● **WHAT NEEDS TO BE DONE**:
Go through the material and copy each line in which the word "black" shows up.

INFORMATION GIVEN START

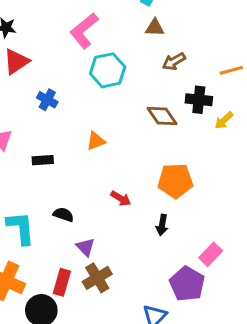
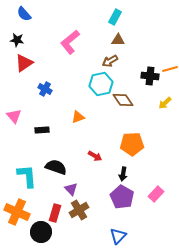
brown arrow: (174, 61) -> (110, 61), moved
cyan hexagon: (108, 70) -> (101, 84), moved
black cross: (199, 100) -> (150, 76), moved
black semicircle: (63, 215) -> (56, 167), size x1.5
purple pentagon: (187, 284) -> (122, 197), moved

INFORMATION GIVEN END

● **TASK ANSWER**:
black cross: (199, 100) -> (150, 76), moved
black semicircle: (63, 215) -> (56, 167), size x1.5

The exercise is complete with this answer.